[Scene images with change listings]
BEGIN
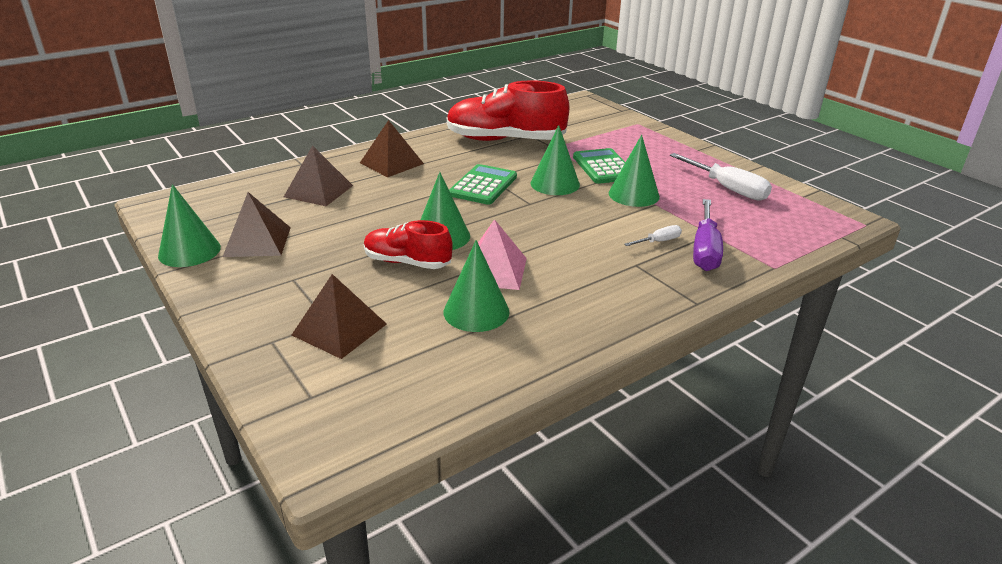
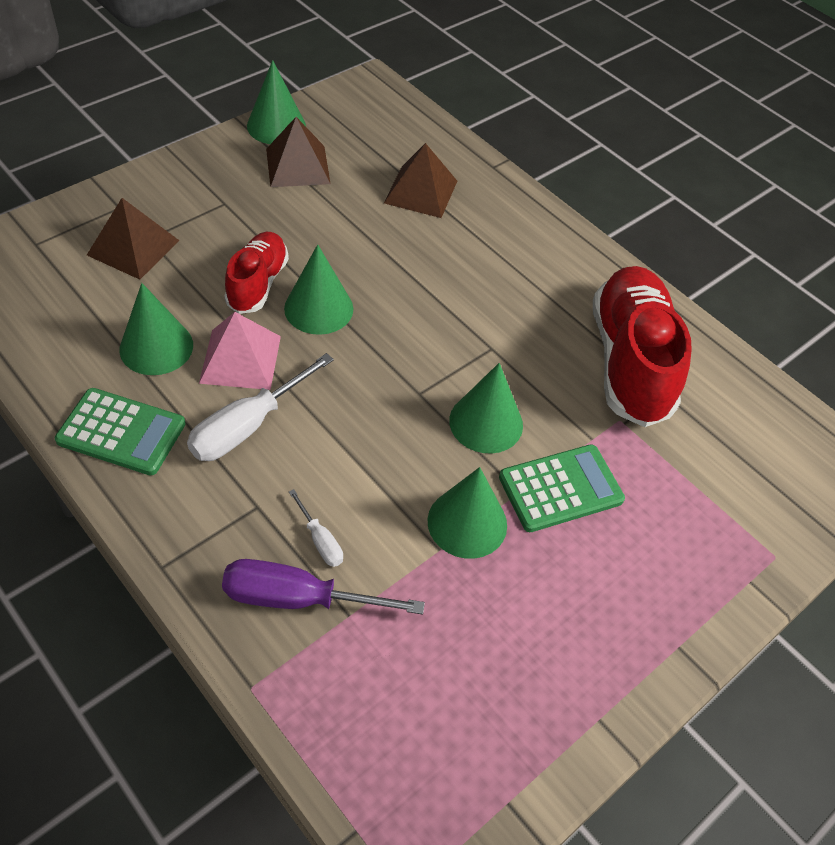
camera: 80 degrees right, 20 degrees up
(391, 163) = (514, 245): brown pyramid -> none
(483, 185) = (464, 341): green calculator -> green calculator (121, 432)
(728, 189) = (515, 671): white screwdriver -> white screwdriver (247, 427)

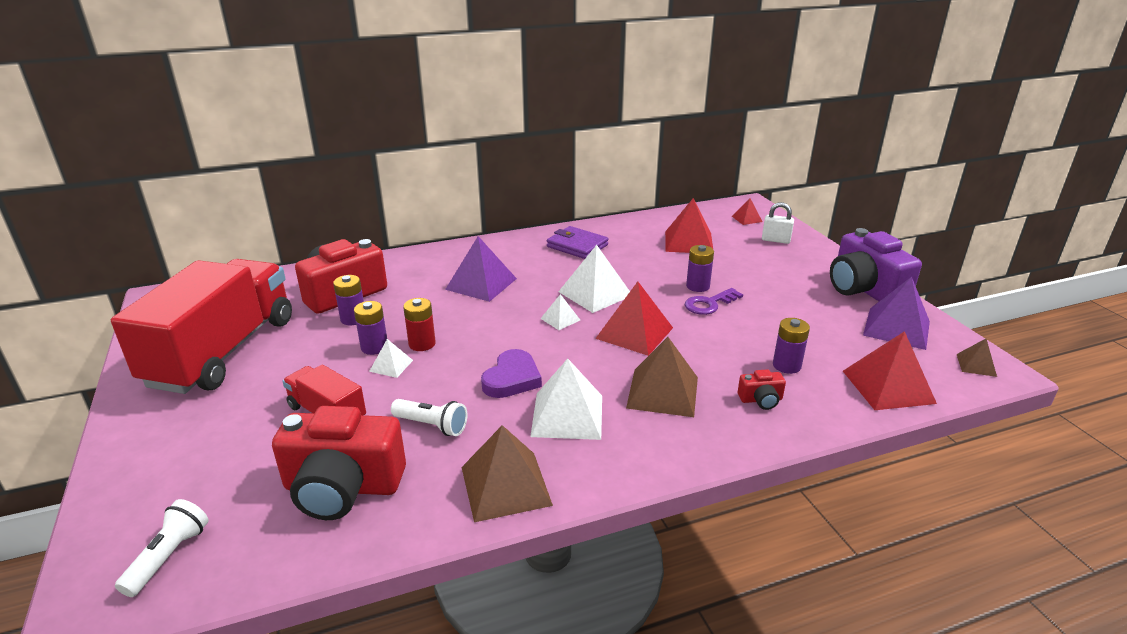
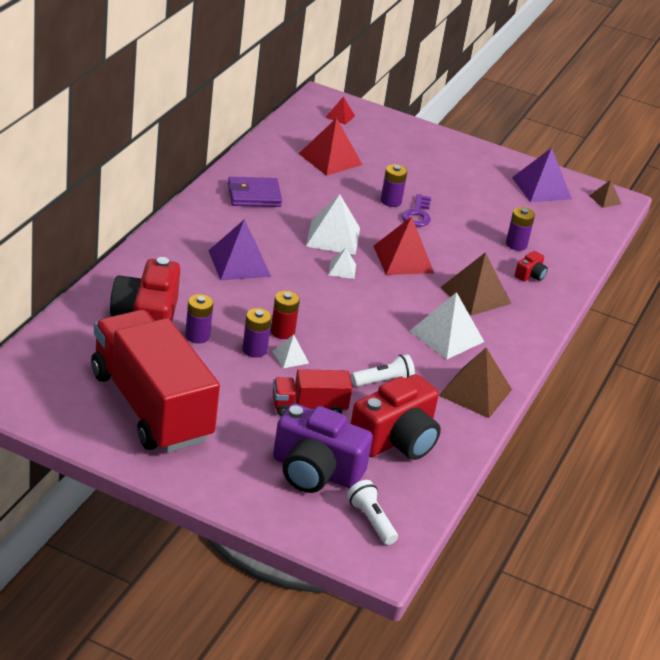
camera: 50 degrees left, 5 degrees up
(512, 379) = (380, 328): purple heart -> none
(775, 240) = (387, 133): white padlock -> none
(864, 289) = (492, 161): purple camera -> purple camera (315, 471)
(888, 386) = (579, 235): red pyramid -> none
END
* _TASK ITEM_
From the entries above, extract each line containing "white".

* _OUTPUT OF THE TASK_
(728, 189) = (515, 671): white screwdriver -> white screwdriver (247, 427)
(775, 240) = (387, 133): white padlock -> none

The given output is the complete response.